■ Instructions for the task: Repeat the entries that appear below, exactly and in full.

(Records from a data collection)

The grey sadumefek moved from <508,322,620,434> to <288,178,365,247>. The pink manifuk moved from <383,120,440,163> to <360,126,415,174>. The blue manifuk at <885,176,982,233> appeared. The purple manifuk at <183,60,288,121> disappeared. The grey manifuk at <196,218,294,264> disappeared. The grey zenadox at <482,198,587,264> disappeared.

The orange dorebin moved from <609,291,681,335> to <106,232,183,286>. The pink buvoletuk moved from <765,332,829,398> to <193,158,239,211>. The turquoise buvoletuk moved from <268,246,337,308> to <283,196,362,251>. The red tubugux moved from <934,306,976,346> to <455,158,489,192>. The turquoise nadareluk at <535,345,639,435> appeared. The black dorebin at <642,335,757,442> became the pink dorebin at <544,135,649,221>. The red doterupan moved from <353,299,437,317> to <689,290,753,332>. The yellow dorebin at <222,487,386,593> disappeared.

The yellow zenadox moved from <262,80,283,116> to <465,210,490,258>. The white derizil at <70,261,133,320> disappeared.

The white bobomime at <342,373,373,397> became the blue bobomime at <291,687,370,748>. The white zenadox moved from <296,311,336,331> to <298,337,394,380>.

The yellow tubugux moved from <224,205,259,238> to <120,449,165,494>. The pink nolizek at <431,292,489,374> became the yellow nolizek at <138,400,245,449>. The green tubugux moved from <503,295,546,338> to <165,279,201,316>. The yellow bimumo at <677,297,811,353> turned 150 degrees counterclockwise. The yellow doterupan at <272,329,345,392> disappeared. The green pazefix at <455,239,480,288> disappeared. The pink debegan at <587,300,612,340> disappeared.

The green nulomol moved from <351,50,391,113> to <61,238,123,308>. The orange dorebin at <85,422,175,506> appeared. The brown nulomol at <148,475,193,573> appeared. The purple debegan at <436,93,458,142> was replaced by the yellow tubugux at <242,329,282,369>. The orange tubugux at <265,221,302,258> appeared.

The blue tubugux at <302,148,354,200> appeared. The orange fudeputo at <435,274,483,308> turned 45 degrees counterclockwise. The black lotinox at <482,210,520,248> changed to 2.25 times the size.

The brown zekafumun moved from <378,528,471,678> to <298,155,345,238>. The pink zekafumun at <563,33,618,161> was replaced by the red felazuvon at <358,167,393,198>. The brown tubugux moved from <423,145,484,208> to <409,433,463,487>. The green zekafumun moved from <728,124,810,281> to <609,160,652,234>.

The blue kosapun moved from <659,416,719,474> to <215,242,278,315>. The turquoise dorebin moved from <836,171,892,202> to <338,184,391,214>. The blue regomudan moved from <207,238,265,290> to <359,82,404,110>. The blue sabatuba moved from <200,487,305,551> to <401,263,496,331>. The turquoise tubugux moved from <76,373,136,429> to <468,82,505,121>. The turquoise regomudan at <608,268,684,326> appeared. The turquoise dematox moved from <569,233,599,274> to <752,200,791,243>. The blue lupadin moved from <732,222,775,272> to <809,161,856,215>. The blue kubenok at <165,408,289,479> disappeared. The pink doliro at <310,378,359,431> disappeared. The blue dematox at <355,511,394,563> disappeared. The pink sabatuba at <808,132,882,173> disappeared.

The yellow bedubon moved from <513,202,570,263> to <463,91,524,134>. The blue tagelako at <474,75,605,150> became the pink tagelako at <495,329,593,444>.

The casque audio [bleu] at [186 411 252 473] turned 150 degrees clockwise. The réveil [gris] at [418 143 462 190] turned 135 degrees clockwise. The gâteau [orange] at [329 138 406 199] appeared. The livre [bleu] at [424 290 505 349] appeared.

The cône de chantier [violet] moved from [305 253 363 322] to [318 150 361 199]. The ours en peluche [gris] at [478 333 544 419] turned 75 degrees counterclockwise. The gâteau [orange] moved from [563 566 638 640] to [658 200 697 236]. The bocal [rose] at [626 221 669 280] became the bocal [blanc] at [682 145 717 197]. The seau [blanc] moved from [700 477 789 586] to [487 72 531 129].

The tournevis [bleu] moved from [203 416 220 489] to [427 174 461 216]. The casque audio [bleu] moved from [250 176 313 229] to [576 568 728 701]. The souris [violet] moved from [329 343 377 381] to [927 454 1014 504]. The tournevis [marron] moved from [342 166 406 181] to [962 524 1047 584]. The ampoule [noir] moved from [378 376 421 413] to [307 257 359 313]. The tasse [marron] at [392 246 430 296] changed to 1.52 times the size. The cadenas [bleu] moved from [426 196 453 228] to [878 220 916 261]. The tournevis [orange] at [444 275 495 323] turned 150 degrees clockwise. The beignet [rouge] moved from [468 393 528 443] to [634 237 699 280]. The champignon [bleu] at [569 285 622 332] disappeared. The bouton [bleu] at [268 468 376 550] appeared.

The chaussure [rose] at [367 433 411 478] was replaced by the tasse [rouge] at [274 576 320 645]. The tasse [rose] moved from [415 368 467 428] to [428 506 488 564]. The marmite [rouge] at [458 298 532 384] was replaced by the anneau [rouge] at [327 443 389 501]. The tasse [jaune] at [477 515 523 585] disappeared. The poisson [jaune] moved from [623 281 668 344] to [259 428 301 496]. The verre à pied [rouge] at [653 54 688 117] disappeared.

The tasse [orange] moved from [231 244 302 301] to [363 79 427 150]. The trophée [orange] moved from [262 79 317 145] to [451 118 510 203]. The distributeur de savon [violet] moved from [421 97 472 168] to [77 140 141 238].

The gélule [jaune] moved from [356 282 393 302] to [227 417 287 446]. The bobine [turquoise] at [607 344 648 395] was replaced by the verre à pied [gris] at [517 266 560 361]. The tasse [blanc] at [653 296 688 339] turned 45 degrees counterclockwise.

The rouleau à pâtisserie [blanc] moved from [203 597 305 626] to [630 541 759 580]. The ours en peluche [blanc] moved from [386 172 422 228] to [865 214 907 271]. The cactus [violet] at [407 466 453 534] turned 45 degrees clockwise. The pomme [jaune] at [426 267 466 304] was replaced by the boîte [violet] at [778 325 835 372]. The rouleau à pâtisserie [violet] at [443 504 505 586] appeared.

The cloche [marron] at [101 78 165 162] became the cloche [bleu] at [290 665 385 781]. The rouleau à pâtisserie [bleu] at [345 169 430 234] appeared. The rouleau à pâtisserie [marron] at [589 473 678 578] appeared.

■ Written answer:
The grey sadumefek moved from <508,322,620,434> to <288,178,365,247>. The pink manifuk moved from <383,120,440,163> to <360,126,415,174>. The blue manifuk at <885,176,982,233> appeared. The purple manifuk at <183,60,288,121> disappeared. The grey manifuk at <196,218,294,264> disappeared. The grey zenadox at <482,198,587,264> disappeared.

The orange dorebin moved from <609,291,681,335> to <106,232,183,286>. The pink buvoletuk moved from <765,332,829,398> to <193,158,239,211>. The turquoise buvoletuk moved from <268,246,337,308> to <283,196,362,251>. The red tubugux moved from <934,306,976,346> to <455,158,489,192>. The turquoise nadareluk at <535,345,639,435> appeared. The black dorebin at <642,335,757,442> became the pink dorebin at <544,135,649,221>. The red doterupan moved from <353,299,437,317> to <689,290,753,332>. The yellow dorebin at <222,487,386,593> disappeared.

The yellow zenadox moved from <262,80,283,116> to <465,210,490,258>. The white derizil at <70,261,133,320> disappeared.

The white bobomime at <342,373,373,397> became the blue bobomime at <291,687,370,748>. The white zenadox moved from <296,311,336,331> to <298,337,394,380>.

The yellow tubugux moved from <224,205,259,238> to <120,449,165,494>. The pink nolizek at <431,292,489,374> became the yellow nolizek at <138,400,245,449>. The green tubugux moved from <503,295,546,338> to <165,279,201,316>. The yellow bimumo at <677,297,811,353> turned 150 degrees counterclockwise. The yellow doterupan at <272,329,345,392> disappeared. The green pazefix at <455,239,480,288> disappeared. The pink debegan at <587,300,612,340> disappeared.

The green nulomol moved from <351,50,391,113> to <61,238,123,308>. The orange dorebin at <85,422,175,506> appeared. The brown nulomol at <148,475,193,573> appeared. The purple debegan at <436,93,458,142> was replaced by the yellow tubugux at <242,329,282,369>. The orange tubugux at <265,221,302,258> appeared.

The blue tubugux at <302,148,354,200> appeared. The orange fudeputo at <435,274,483,308> turned 45 degrees counterclockwise. The black lotinox at <482,210,520,248> changed to 2.25 times the size.

The brown zekafumun moved from <378,528,471,678> to <298,155,345,238>. The pink zekafumun at <563,33,618,161> was replaced by the red felazuvon at <358,167,393,198>. The brown tubugux moved from <423,145,484,208> to <409,433,463,487>. The green zekafumun moved from <728,124,810,281> to <609,160,652,234>.

The blue kosapun moved from <659,416,719,474> to <215,242,278,315>. The turquoise dorebin moved from <836,171,892,202> to <338,184,391,214>. The blue regomudan moved from <207,238,265,290> to <359,82,404,110>. The blue sabatuba moved from <200,487,305,551> to <401,263,496,331>. The turquoise tubugux moved from <76,373,136,429> to <468,82,505,121>. The turquoise regomudan at <608,268,684,326> appeared. The turquoise dematox moved from <569,233,599,274> to <752,200,791,243>. The blue lupadin moved from <732,222,775,272> to <809,161,856,215>. The blue kubenok at <165,408,289,479> disappeared. The pink doliro at <310,378,359,431> disappeared. The blue dematox at <355,511,394,563> disappeared. The pink sabatuba at <808,132,882,173> disappeared.

The yellow bedubon moved from <513,202,570,263> to <463,91,524,134>. The blue tagelako at <474,75,605,150> became the pink tagelako at <495,329,593,444>.

The casque audio [bleu] at [186 411 252 473] turned 150 degrees clockwise. The réveil [gris] at [418 143 462 190] turned 135 degrees clockwise. The gâteau [orange] at [329 138 406 199] appeared. The livre [bleu] at [424 290 505 349] appeared.

The cône de chantier [violet] moved from [305 253 363 322] to [318 150 361 199]. The ours en peluche [gris] at [478 333 544 419] turned 75 degrees counterclockwise. The gâteau [orange] moved from [563 566 638 640] to [658 200 697 236]. The bocal [rose] at [626 221 669 280] became the bocal [blanc] at [682 145 717 197]. The seau [blanc] moved from [700 477 789 586] to [487 72 531 129].

The tournevis [bleu] moved from [203 416 220 489] to [427 174 461 216]. The casque audio [bleu] moved from [250 176 313 229] to [576 568 728 701]. The souris [violet] moved from [329 343 377 381] to [927 454 1014 504]. The tournevis [marron] moved from [342 166 406 181] to [962 524 1047 584]. The ampoule [noir] moved from [378 376 421 413] to [307 257 359 313]. The tasse [marron] at [392 246 430 296] changed to 1.52 times the size. The cadenas [bleu] moved from [426 196 453 228] to [878 220 916 261]. The tournevis [orange] at [444 275 495 323] turned 150 degrees clockwise. The beignet [rouge] moved from [468 393 528 443] to [634 237 699 280]. The champignon [bleu] at [569 285 622 332] disappeared. The bouton [bleu] at [268 468 376 550] appeared.

The chaussure [rose] at [367 433 411 478] was replaced by the tasse [rouge] at [274 576 320 645]. The tasse [rose] moved from [415 368 467 428] to [428 506 488 564]. The marmite [rouge] at [458 298 532 384] was replaced by the anneau [rouge] at [327 443 389 501]. The tasse [jaune] at [477 515 523 585] disappeared. The poisson [jaune] moved from [623 281 668 344] to [259 428 301 496]. The verre à pied [rouge] at [653 54 688 117] disappeared.

The tasse [orange] moved from [231 244 302 301] to [363 79 427 150]. The trophée [orange] moved from [262 79 317 145] to [451 118 510 203]. The distributeur de savon [violet] moved from [421 97 472 168] to [77 140 141 238].

The gélule [jaune] moved from [356 282 393 302] to [227 417 287 446]. The bobine [turquoise] at [607 344 648 395] was replaced by the verre à pied [gris] at [517 266 560 361]. The tasse [blanc] at [653 296 688 339] turned 45 degrees counterclockwise.

The rouleau à pâtisserie [blanc] moved from [203 597 305 626] to [630 541 759 580]. The ours en peluche [blanc] moved from [386 172 422 228] to [865 214 907 271]. The cactus [violet] at [407 466 453 534] turned 45 degrees clockwise. The pomme [jaune] at [426 267 466 304] was replaced by the boîte [violet] at [778 325 835 372]. The rouleau à pâtisserie [violet] at [443 504 505 586] appeared.

The cloche [marron] at [101 78 165 162] became the cloche [bleu] at [290 665 385 781]. The rouleau à pâtisserie [bleu] at [345 169 430 234] appeared. The rouleau à pâtisserie [marron] at [589 473 678 578] appeared.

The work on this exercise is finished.